Records to use:
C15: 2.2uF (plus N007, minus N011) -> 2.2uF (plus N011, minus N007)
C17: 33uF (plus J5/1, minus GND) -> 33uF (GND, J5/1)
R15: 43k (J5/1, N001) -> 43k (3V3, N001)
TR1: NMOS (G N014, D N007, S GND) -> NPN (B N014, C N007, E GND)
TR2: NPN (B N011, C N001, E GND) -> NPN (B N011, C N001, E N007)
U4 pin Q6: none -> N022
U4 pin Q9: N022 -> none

...

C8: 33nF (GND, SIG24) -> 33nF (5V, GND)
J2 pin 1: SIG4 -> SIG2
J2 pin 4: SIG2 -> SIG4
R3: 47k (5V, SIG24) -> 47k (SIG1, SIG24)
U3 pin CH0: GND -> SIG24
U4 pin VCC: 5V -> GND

Problem: Among the lines of the material above, tally those containing "none" and respond with the total only.

Problem solution: 2